Take the data from its first line. Print each line exactly until the line containing "yellow mug: 5 -> 7" has been printed too.

Source data
_ _ _ _

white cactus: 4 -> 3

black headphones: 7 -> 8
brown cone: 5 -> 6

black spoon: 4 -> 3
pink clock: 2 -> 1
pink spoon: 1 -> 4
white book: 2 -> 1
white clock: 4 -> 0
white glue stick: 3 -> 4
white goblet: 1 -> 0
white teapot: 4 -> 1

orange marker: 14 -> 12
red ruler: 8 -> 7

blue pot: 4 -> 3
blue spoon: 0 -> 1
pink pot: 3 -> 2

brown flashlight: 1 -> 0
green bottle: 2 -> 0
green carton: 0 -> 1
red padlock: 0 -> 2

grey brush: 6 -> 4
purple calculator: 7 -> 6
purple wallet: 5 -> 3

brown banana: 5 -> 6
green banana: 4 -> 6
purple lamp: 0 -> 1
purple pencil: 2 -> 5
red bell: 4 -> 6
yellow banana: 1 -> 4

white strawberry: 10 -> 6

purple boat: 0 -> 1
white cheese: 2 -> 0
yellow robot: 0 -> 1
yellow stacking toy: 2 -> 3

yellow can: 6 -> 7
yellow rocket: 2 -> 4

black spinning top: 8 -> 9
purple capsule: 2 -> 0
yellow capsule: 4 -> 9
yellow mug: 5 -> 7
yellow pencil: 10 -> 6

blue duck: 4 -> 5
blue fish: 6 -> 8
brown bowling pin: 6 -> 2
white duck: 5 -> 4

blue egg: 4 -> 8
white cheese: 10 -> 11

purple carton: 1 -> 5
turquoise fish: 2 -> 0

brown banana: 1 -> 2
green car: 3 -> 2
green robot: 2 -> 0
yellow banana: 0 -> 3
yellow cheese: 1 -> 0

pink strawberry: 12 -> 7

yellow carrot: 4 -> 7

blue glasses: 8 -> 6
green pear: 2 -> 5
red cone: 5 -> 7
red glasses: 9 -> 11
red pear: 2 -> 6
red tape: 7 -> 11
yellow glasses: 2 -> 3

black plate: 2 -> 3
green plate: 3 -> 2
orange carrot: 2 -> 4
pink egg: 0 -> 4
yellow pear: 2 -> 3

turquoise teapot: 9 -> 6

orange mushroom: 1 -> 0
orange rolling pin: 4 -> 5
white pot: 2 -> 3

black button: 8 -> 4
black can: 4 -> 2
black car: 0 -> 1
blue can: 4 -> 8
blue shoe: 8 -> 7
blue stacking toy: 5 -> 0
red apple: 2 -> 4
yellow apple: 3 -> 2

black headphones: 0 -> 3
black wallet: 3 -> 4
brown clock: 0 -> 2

_ _ _ _

- **Response to this exercise**
white cactus: 4 -> 3

black headphones: 7 -> 8
brown cone: 5 -> 6

black spoon: 4 -> 3
pink clock: 2 -> 1
pink spoon: 1 -> 4
white book: 2 -> 1
white clock: 4 -> 0
white glue stick: 3 -> 4
white goblet: 1 -> 0
white teapot: 4 -> 1

orange marker: 14 -> 12
red ruler: 8 -> 7

blue pot: 4 -> 3
blue spoon: 0 -> 1
pink pot: 3 -> 2

brown flashlight: 1 -> 0
green bottle: 2 -> 0
green carton: 0 -> 1
red padlock: 0 -> 2

grey brush: 6 -> 4
purple calculator: 7 -> 6
purple wallet: 5 -> 3

brown banana: 5 -> 6
green banana: 4 -> 6
purple lamp: 0 -> 1
purple pencil: 2 -> 5
red bell: 4 -> 6
yellow banana: 1 -> 4

white strawberry: 10 -> 6

purple boat: 0 -> 1
white cheese: 2 -> 0
yellow robot: 0 -> 1
yellow stacking toy: 2 -> 3

yellow can: 6 -> 7
yellow rocket: 2 -> 4

black spinning top: 8 -> 9
purple capsule: 2 -> 0
yellow capsule: 4 -> 9
yellow mug: 5 -> 7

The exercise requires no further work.